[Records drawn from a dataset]

--- START ---

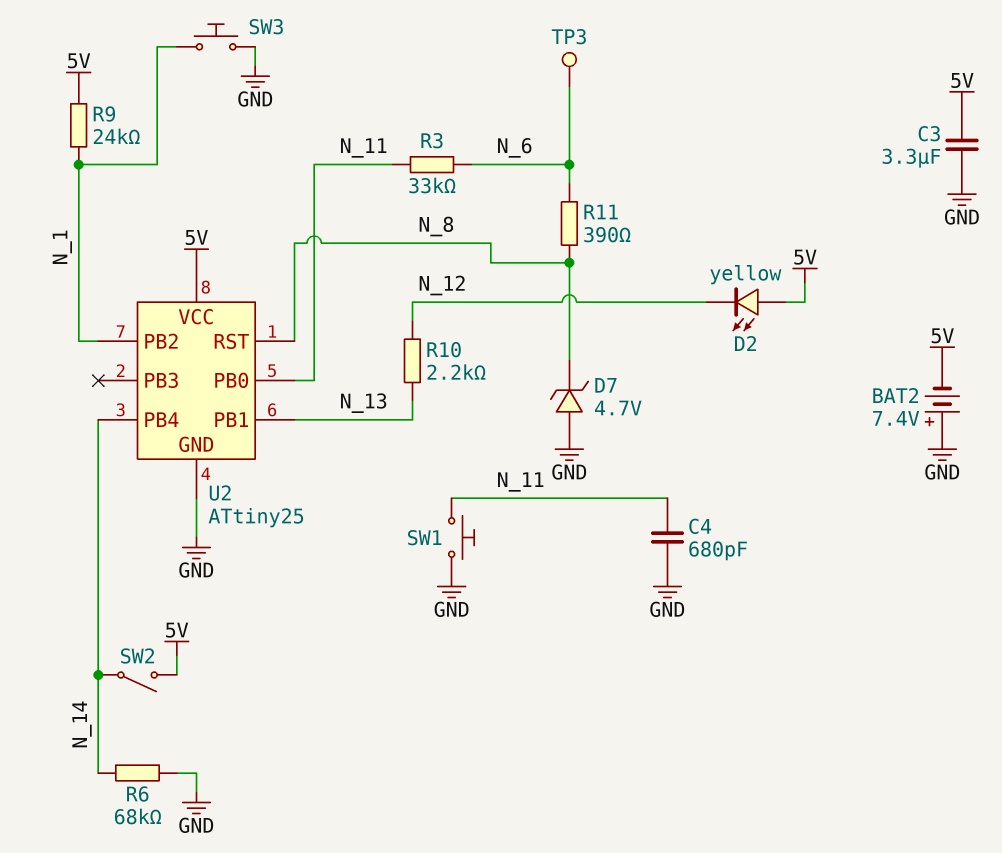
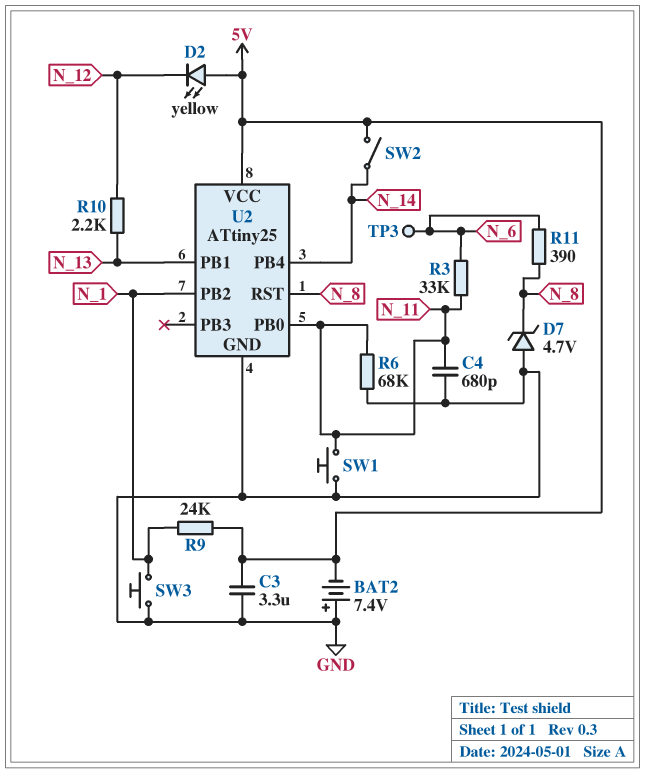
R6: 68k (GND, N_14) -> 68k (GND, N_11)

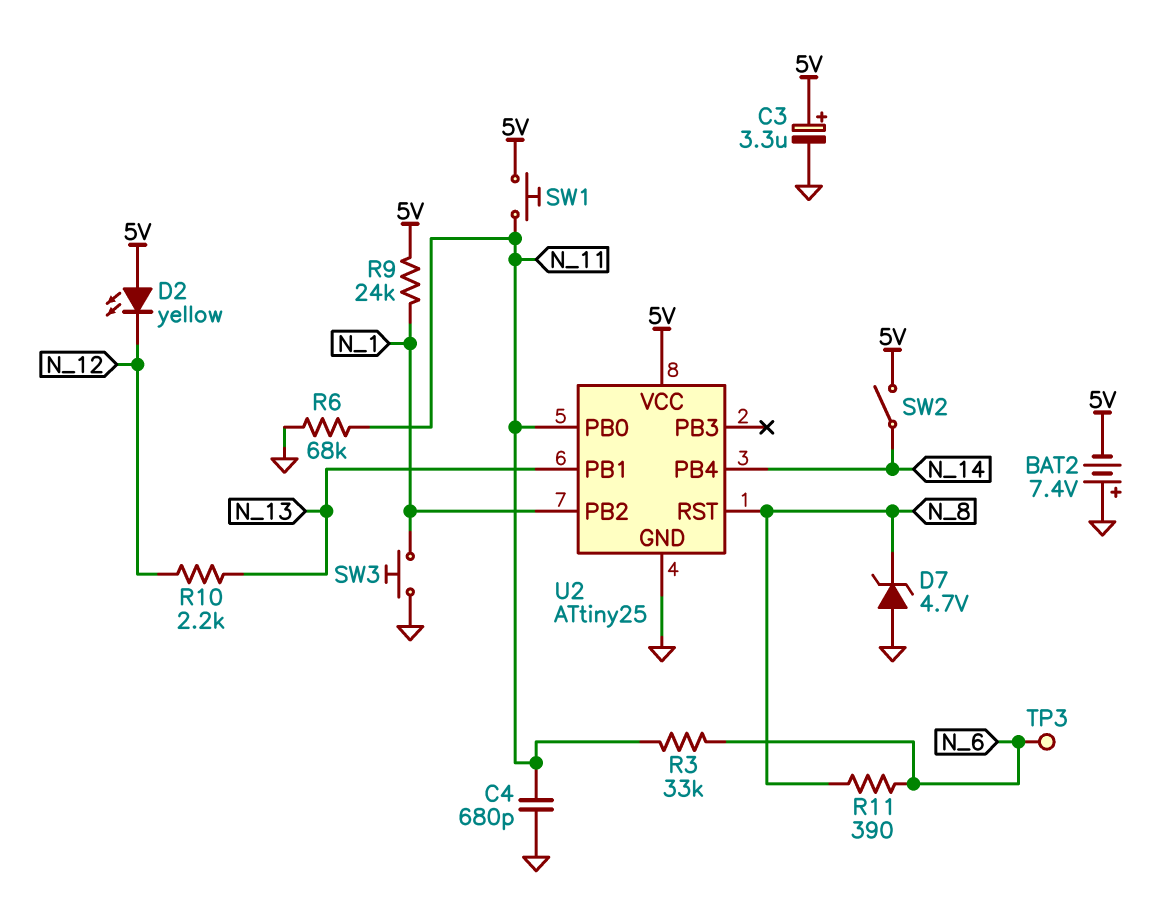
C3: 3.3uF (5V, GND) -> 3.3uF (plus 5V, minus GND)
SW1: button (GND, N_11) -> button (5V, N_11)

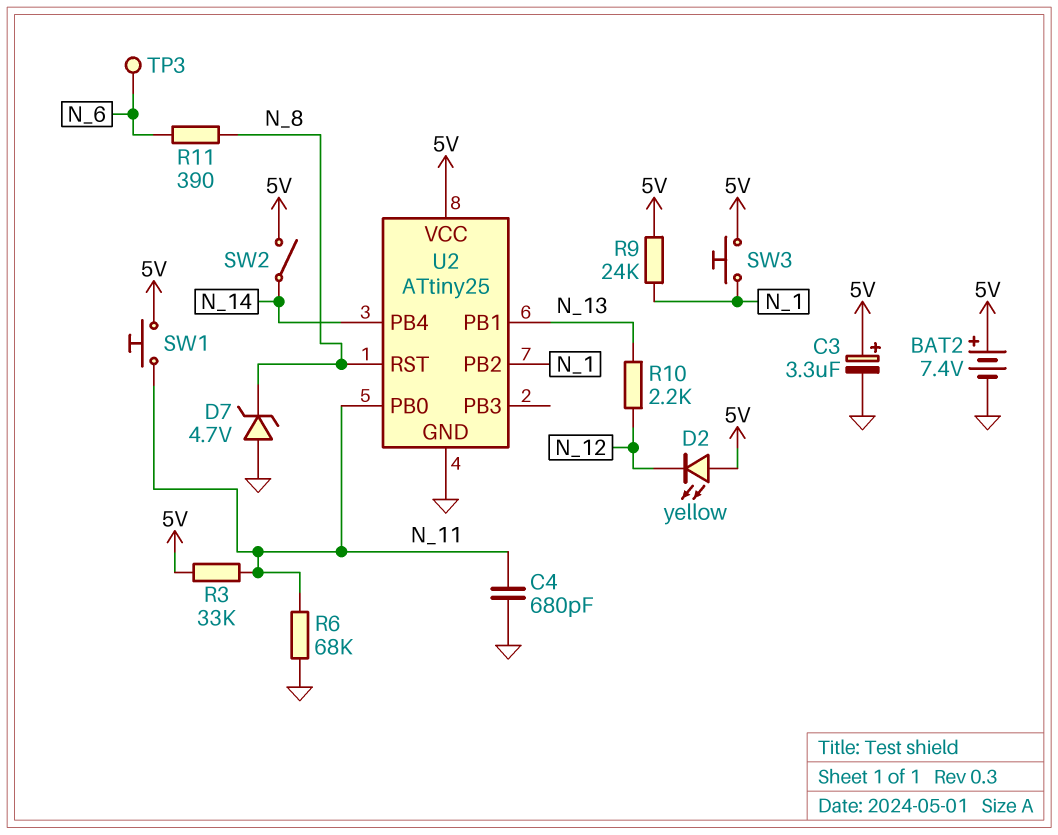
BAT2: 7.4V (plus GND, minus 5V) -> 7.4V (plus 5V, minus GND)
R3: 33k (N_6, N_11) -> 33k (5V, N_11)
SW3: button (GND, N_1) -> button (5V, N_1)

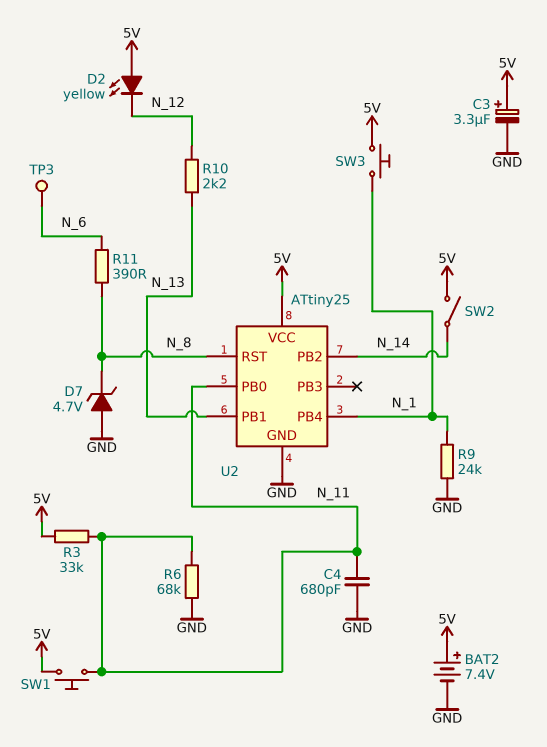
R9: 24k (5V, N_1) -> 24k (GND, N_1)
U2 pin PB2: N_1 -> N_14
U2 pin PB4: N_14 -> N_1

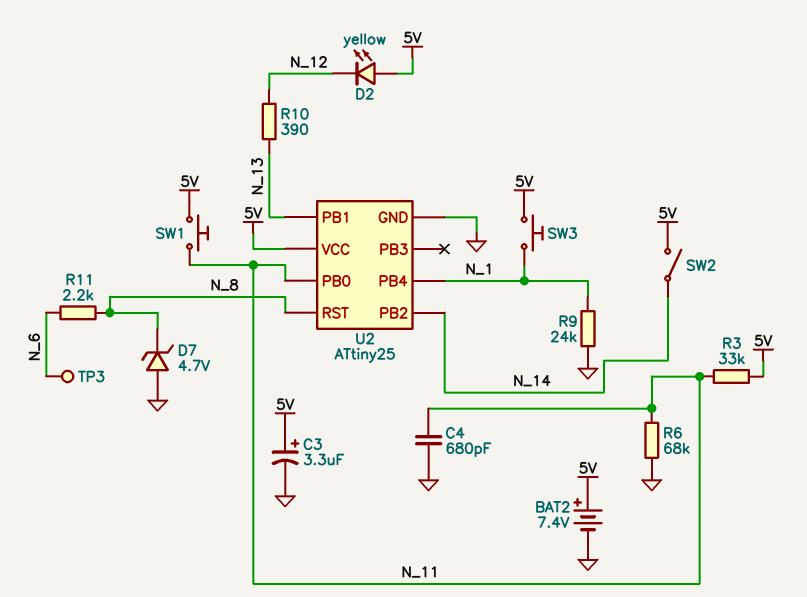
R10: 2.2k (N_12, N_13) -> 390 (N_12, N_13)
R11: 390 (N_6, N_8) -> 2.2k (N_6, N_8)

--- END ---

- Instructions for the task
Exact lines, nothing more: output the one with "SW3: button (GND, N_1) -> button (5V, N_1)" and every later line through the end of the data, skipping pictures.

- Task output
SW3: button (GND, N_1) -> button (5V, N_1)

R9: 24k (5V, N_1) -> 24k (GND, N_1)
U2 pin PB2: N_1 -> N_14
U2 pin PB4: N_14 -> N_1

R10: 2.2k (N_12, N_13) -> 390 (N_12, N_13)
R11: 390 (N_6, N_8) -> 2.2k (N_6, N_8)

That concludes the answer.